Problem requirements -
Look for "yellow" in the records and copy every line that has it.

Records to process -
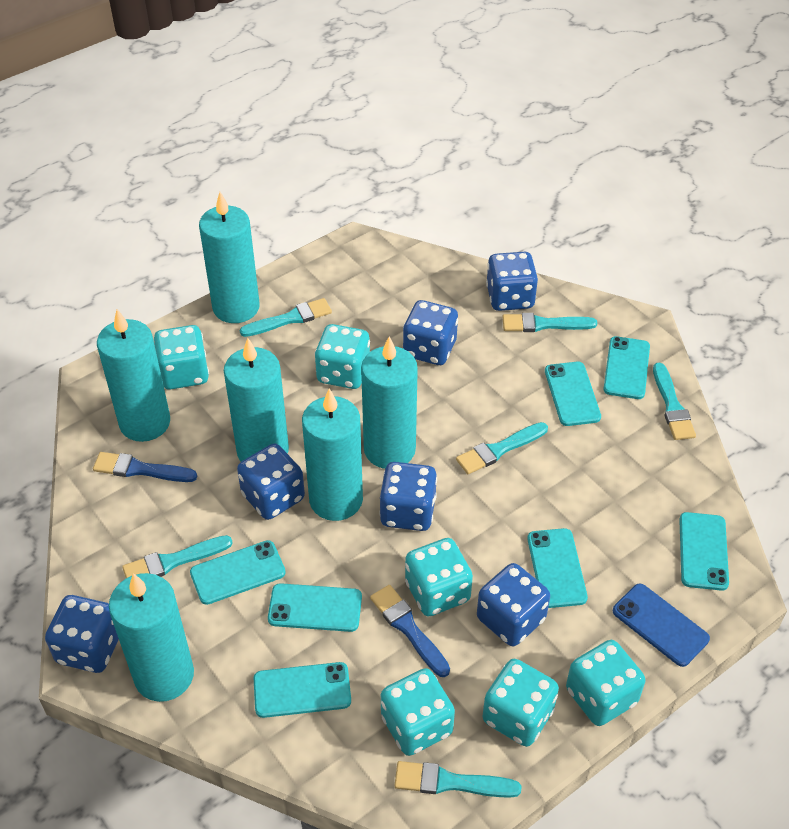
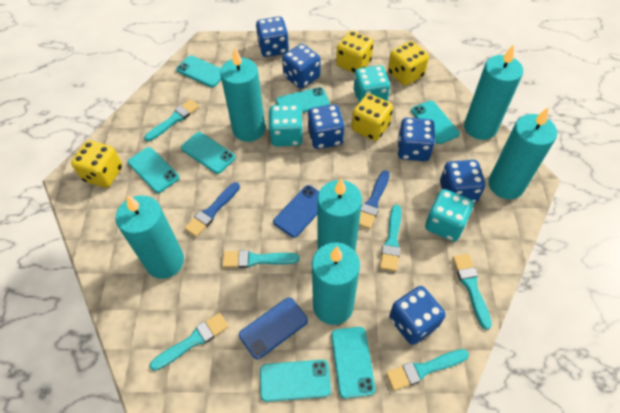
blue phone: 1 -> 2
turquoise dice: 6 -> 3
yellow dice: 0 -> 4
---
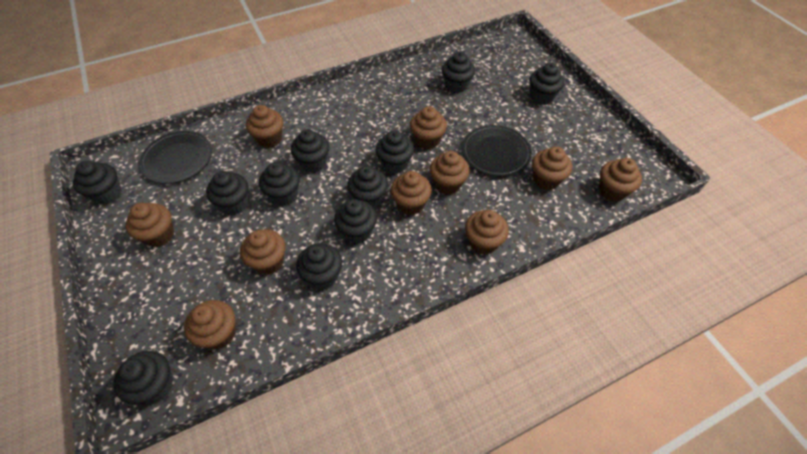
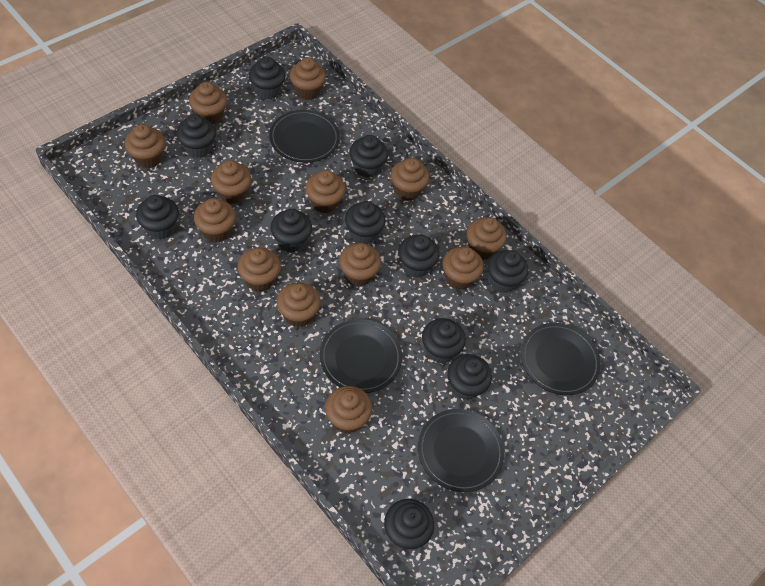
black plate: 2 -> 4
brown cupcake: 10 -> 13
---
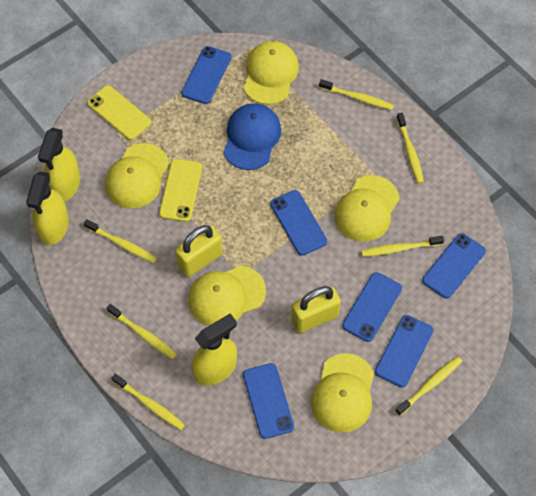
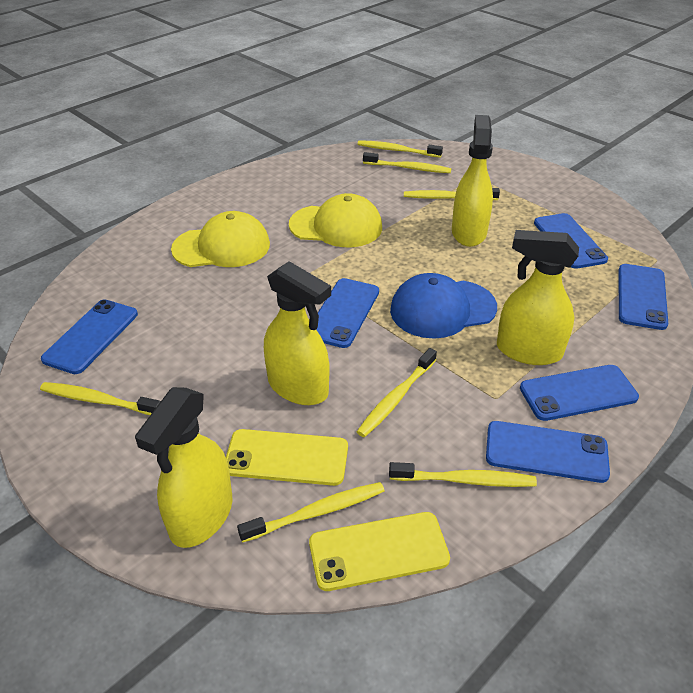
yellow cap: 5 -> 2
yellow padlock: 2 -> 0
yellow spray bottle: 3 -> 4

Answer to this exercise -
yellow dice: 0 -> 4
yellow cap: 5 -> 2
yellow padlock: 2 -> 0
yellow spray bottle: 3 -> 4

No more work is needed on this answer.